* [Problem statement]: Return exactly the lines of the records below, starting at the line that contains "D201: zener 6.2V (A AGND, K VREF) -> none" and ending at the line that contains "TR201: NPN BC547", with both of those lines kept.

* [Source material]:
***

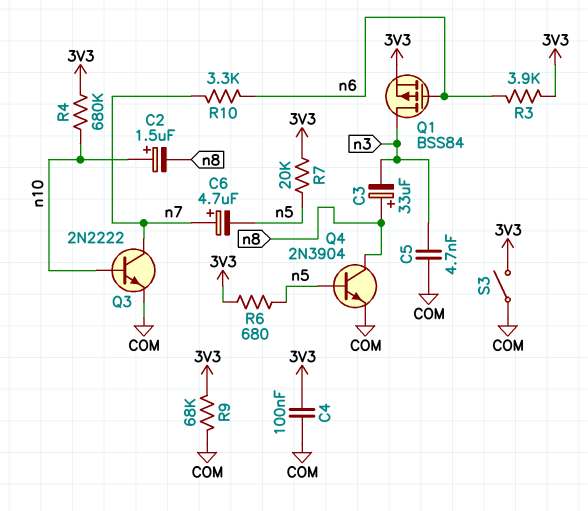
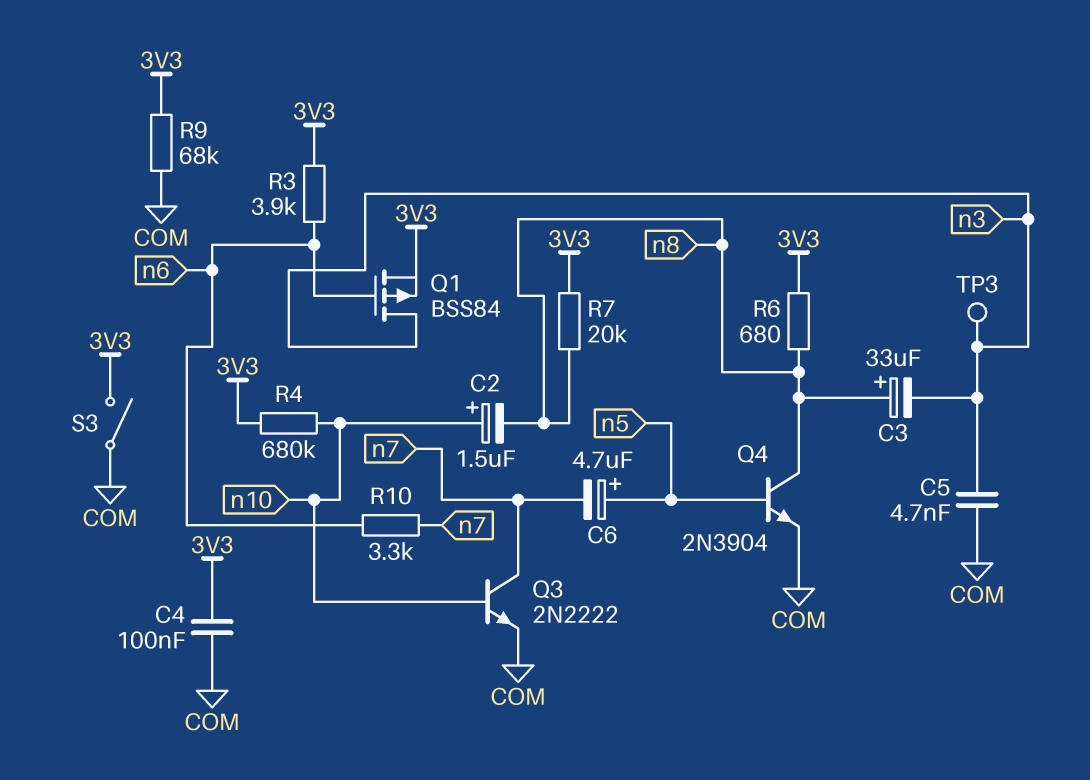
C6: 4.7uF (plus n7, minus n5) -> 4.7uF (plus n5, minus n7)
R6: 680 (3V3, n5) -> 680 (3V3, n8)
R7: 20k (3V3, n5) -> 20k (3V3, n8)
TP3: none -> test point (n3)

***

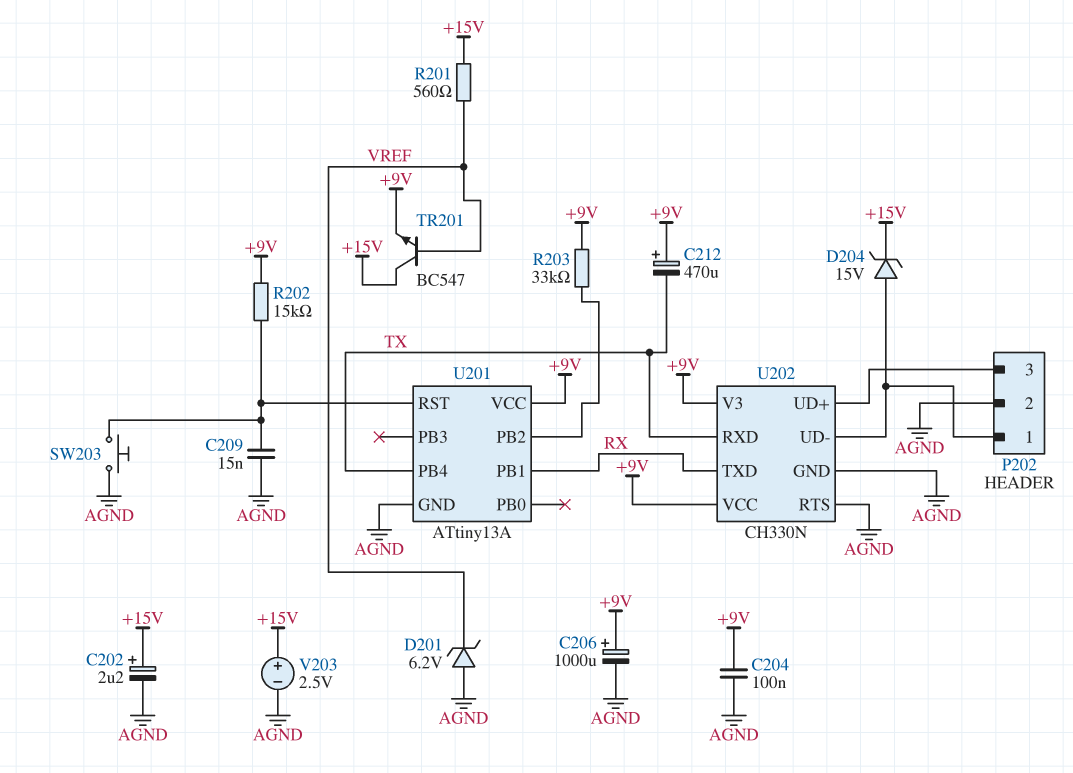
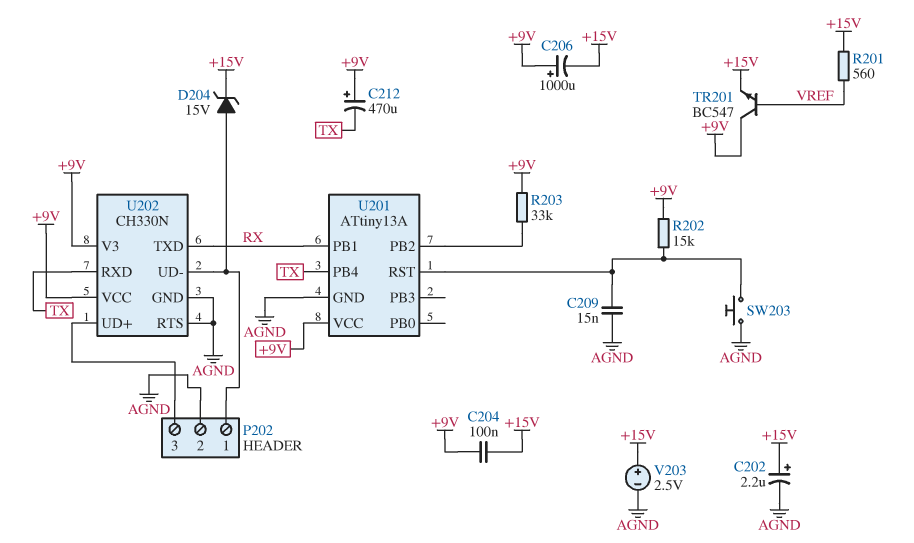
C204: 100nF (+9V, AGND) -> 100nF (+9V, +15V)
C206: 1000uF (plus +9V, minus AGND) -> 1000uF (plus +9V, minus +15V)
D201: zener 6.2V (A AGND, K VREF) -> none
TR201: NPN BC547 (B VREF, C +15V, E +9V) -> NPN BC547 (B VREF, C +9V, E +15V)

***

* [Result of the exercise]:
D201: zener 6.2V (A AGND, K VREF) -> none
TR201: NPN BC547 (B VREF, C +15V, E +9V) -> NPN BC547 (B VREF, C +9V, E +15V)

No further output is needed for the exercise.